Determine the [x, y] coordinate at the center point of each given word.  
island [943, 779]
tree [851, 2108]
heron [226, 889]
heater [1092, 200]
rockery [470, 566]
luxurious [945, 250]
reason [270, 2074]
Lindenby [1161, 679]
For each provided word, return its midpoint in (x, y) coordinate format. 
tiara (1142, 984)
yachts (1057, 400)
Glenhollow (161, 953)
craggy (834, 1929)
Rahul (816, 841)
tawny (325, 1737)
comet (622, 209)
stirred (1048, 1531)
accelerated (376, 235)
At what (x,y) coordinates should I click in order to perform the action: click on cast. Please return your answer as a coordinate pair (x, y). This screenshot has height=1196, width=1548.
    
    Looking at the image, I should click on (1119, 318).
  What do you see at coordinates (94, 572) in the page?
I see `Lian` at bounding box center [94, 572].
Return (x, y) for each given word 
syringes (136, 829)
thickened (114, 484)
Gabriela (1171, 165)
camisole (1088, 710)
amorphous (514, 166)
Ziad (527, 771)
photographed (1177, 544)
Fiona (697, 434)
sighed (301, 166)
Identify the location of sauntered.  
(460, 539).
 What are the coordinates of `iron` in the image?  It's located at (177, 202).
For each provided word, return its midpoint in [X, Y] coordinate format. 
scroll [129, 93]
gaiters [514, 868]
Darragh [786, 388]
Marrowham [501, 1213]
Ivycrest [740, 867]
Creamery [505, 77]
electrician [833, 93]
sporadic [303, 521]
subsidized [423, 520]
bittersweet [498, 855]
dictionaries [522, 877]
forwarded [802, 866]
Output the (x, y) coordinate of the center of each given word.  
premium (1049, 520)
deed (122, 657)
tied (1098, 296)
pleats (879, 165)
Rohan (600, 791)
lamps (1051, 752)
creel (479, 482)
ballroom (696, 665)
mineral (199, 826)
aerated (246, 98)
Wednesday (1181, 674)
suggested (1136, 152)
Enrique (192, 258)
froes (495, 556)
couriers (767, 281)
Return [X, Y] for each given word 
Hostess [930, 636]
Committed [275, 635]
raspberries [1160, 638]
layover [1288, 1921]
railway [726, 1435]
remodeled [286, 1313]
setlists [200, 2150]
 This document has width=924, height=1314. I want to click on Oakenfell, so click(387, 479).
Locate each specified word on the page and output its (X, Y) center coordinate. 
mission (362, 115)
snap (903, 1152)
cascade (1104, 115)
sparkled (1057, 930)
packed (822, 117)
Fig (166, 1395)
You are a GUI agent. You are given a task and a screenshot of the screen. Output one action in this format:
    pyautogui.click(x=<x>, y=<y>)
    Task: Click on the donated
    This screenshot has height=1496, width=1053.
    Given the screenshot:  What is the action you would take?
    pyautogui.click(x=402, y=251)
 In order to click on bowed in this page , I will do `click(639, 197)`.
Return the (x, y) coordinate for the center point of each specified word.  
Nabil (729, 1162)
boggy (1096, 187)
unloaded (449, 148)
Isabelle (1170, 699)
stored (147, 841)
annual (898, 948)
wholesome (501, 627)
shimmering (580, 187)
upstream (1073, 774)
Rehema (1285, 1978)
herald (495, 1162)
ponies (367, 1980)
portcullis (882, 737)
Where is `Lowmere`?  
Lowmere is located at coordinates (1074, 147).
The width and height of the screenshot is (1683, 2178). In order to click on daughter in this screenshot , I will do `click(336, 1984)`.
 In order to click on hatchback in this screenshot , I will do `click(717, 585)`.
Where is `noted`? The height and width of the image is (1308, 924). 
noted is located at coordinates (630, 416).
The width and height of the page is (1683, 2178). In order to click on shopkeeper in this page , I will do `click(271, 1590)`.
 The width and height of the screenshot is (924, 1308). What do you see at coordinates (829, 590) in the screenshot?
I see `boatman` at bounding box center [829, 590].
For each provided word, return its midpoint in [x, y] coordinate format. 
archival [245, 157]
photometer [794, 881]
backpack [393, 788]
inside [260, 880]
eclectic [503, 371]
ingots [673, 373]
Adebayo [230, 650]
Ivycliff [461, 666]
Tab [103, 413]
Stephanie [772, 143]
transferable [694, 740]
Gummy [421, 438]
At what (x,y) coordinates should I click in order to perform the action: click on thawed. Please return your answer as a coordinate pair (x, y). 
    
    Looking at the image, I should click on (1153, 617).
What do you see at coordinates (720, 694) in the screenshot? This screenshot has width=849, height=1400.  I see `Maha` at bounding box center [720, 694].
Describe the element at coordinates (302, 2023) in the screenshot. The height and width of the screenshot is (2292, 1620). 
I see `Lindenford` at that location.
_____
• [What the task asks]
Please copy the material from its first line down to and including the line with "accelerated (376, 235)", keeping every line unchanged.

• [Full solution]
Determine the [x, y] coordinate at the center point of each given word.  
island [943, 779]
tree [851, 2108]
heron [226, 889]
heater [1092, 200]
rockery [470, 566]
luxurious [945, 250]
reason [270, 2074]
Lindenby [1161, 679]
For each provided word, return its midpoint in (x, y) coordinate format. 
tiara (1142, 984)
yachts (1057, 400)
Glenhollow (161, 953)
craggy (834, 1929)
Rahul (816, 841)
tawny (325, 1737)
comet (622, 209)
stirred (1048, 1531)
accelerated (376, 235)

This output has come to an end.